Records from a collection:

+-------+

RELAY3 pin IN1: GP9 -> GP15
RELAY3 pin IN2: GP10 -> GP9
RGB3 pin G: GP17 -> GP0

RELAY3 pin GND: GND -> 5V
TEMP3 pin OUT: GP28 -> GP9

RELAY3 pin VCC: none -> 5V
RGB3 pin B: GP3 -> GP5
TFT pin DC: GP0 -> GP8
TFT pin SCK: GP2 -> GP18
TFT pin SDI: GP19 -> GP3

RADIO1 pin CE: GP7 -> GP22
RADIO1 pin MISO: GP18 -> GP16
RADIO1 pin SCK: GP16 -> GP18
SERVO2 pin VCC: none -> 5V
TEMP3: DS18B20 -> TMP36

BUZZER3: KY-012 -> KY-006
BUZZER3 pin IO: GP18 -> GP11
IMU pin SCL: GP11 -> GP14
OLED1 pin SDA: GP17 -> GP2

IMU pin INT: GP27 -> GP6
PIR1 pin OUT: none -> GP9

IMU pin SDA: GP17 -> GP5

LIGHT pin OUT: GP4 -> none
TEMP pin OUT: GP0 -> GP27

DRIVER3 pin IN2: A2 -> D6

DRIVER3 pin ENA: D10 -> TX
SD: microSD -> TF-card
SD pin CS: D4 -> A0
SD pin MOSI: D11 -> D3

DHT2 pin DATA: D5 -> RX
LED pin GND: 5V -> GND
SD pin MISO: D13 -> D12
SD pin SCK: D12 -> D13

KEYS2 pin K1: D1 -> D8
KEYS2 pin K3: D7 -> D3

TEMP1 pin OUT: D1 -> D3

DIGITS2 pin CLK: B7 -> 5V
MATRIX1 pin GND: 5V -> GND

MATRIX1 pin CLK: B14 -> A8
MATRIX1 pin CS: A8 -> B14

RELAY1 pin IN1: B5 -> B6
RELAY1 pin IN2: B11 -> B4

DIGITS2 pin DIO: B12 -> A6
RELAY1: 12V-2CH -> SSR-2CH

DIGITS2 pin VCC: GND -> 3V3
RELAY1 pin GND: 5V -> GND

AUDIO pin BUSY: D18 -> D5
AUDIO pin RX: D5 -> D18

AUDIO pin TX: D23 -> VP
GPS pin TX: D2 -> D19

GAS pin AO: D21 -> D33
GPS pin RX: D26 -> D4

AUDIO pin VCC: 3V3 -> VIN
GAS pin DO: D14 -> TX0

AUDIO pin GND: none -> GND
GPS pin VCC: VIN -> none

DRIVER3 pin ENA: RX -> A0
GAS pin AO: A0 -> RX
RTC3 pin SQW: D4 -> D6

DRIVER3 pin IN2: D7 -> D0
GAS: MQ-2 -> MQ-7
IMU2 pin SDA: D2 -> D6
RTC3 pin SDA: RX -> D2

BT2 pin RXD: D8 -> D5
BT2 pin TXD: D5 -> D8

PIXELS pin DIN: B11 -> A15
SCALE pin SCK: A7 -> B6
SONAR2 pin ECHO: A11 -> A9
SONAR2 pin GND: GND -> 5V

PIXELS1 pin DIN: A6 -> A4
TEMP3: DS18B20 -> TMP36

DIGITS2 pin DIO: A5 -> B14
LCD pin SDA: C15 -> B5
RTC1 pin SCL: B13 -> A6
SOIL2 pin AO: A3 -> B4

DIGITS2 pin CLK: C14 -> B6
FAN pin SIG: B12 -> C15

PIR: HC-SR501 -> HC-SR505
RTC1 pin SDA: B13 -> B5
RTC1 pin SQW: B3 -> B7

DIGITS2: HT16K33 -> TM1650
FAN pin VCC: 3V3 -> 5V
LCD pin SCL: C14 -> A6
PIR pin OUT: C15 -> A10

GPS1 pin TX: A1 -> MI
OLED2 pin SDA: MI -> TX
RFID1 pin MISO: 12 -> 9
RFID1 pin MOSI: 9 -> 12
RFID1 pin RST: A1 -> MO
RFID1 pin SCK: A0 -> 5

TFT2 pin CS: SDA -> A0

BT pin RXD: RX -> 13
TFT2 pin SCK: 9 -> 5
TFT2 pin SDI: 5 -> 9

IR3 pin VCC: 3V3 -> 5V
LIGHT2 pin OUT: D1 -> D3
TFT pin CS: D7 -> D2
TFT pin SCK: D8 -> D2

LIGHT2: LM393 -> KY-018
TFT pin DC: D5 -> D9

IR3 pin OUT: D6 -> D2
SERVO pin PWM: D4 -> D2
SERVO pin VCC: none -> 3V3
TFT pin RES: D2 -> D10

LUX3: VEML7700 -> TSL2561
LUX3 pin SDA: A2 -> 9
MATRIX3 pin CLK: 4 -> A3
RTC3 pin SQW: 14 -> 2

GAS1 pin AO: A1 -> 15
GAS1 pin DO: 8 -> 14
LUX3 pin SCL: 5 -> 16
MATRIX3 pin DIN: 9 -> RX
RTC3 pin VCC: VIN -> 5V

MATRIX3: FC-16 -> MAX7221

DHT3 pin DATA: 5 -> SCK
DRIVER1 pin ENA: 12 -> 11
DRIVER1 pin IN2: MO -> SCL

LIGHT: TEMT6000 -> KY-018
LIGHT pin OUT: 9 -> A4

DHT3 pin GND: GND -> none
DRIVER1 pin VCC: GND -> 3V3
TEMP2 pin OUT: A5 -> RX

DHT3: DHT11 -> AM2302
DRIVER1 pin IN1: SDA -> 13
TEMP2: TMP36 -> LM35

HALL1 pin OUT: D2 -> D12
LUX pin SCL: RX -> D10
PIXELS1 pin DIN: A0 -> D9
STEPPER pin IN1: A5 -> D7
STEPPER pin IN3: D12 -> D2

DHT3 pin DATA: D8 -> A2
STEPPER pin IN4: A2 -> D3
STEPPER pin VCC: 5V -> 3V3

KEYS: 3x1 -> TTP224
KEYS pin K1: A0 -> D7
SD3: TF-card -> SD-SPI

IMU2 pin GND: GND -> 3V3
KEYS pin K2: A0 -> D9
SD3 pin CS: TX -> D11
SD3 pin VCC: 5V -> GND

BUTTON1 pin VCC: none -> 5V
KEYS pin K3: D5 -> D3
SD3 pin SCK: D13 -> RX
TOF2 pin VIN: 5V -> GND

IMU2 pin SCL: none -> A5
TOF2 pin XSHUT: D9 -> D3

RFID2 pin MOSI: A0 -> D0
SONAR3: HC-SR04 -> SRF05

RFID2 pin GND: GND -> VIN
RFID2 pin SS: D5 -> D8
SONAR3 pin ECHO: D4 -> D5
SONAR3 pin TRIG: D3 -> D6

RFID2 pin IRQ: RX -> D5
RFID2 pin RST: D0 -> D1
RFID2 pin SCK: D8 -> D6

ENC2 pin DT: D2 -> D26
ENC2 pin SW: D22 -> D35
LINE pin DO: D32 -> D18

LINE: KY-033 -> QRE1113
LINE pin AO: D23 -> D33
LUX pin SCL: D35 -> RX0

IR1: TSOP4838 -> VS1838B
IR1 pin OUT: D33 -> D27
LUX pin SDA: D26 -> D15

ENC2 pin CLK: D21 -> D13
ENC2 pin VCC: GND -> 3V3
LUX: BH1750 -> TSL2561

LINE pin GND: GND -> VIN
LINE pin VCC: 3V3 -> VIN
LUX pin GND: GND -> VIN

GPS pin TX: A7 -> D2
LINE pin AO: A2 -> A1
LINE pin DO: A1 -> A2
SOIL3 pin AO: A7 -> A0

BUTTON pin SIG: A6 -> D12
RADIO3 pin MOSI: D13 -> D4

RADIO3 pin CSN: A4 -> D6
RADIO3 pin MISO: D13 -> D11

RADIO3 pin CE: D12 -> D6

+-------+

YOUR TASK:
From the data above, reproduce word for word the lines running from the line with "LUX3 pin SDA: A2 -> 9" to the line with "LUX pin SCL: D35 -> RX0", ends included.

SOLUTION TO THE EXERCISE:
LUX3 pin SDA: A2 -> 9
MATRIX3 pin CLK: 4 -> A3
RTC3 pin SQW: 14 -> 2

GAS1 pin AO: A1 -> 15
GAS1 pin DO: 8 -> 14
LUX3 pin SCL: 5 -> 16
MATRIX3 pin DIN: 9 -> RX
RTC3 pin VCC: VIN -> 5V

MATRIX3: FC-16 -> MAX7221

DHT3 pin DATA: 5 -> SCK
DRIVER1 pin ENA: 12 -> 11
DRIVER1 pin IN2: MO -> SCL

LIGHT: TEMT6000 -> KY-018
LIGHT pin OUT: 9 -> A4

DHT3 pin GND: GND -> none
DRIVER1 pin VCC: GND -> 3V3
TEMP2 pin OUT: A5 -> RX

DHT3: DHT11 -> AM2302
DRIVER1 pin IN1: SDA -> 13
TEMP2: TMP36 -> LM35

HALL1 pin OUT: D2 -> D12
LUX pin SCL: RX -> D10
PIXELS1 pin DIN: A0 -> D9
STEPPER pin IN1: A5 -> D7
STEPPER pin IN3: D12 -> D2

DHT3 pin DATA: D8 -> A2
STEPPER pin IN4: A2 -> D3
STEPPER pin VCC: 5V -> 3V3

KEYS: 3x1 -> TTP224
KEYS pin K1: A0 -> D7
SD3: TF-card -> SD-SPI

IMU2 pin GND: GND -> 3V3
KEYS pin K2: A0 -> D9
SD3 pin CS: TX -> D11
SD3 pin VCC: 5V -> GND

BUTTON1 pin VCC: none -> 5V
KEYS pin K3: D5 -> D3
SD3 pin SCK: D13 -> RX
TOF2 pin VIN: 5V -> GND

IMU2 pin SCL: none -> A5
TOF2 pin XSHUT: D9 -> D3

RFID2 pin MOSI: A0 -> D0
SONAR3: HC-SR04 -> SRF05

RFID2 pin GND: GND -> VIN
RFID2 pin SS: D5 -> D8
SONAR3 pin ECHO: D4 -> D5
SONAR3 pin TRIG: D3 -> D6

RFID2 pin IRQ: RX -> D5
RFID2 pin RST: D0 -> D1
RFID2 pin SCK: D8 -> D6

ENC2 pin DT: D2 -> D26
ENC2 pin SW: D22 -> D35
LINE pin DO: D32 -> D18

LINE: KY-033 -> QRE1113
LINE pin AO: D23 -> D33
LUX pin SCL: D35 -> RX0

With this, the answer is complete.